Image sets with object changes =
Start of Block

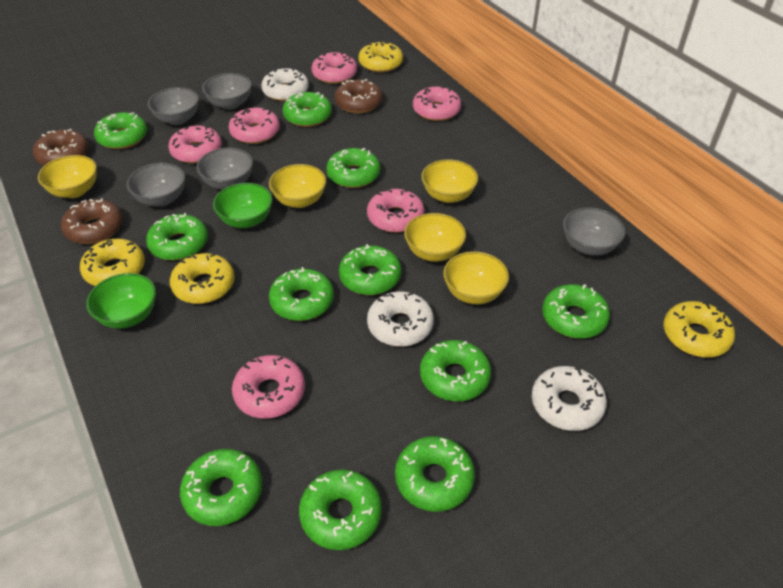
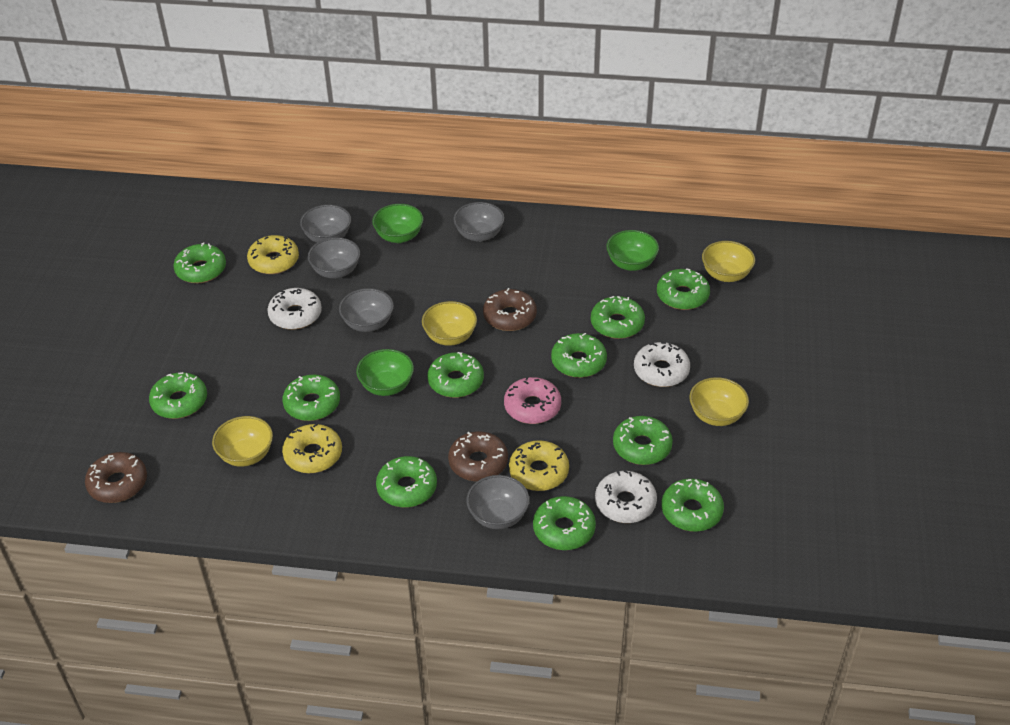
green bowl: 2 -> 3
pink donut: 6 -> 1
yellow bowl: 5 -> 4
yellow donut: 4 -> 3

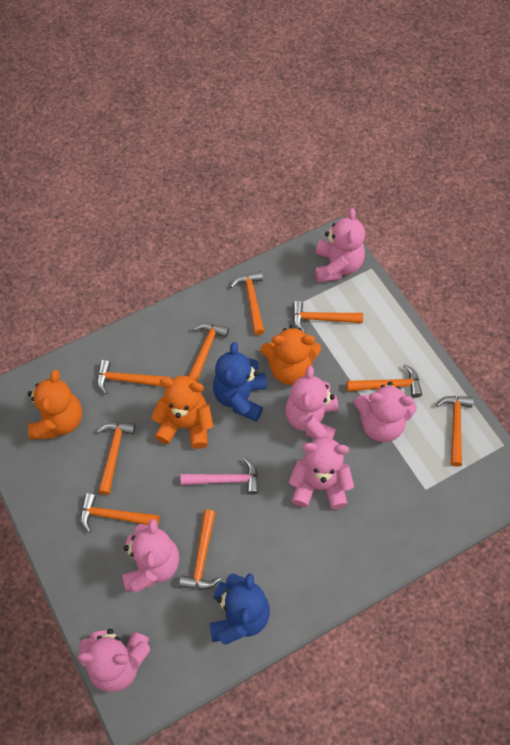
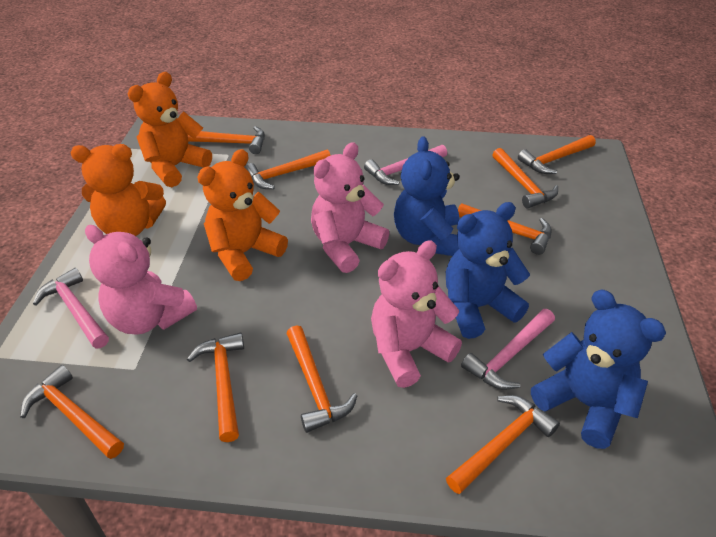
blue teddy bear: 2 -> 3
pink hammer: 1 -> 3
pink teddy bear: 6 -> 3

End of Block

Problem description =
Each entry is to be returned as it stands, and each picture is to be left out.

Response to this exercise =
green bowl: 2 -> 3
pink donut: 6 -> 1
yellow bowl: 5 -> 4
yellow donut: 4 -> 3

blue teddy bear: 2 -> 3
pink hammer: 1 -> 3
pink teddy bear: 6 -> 3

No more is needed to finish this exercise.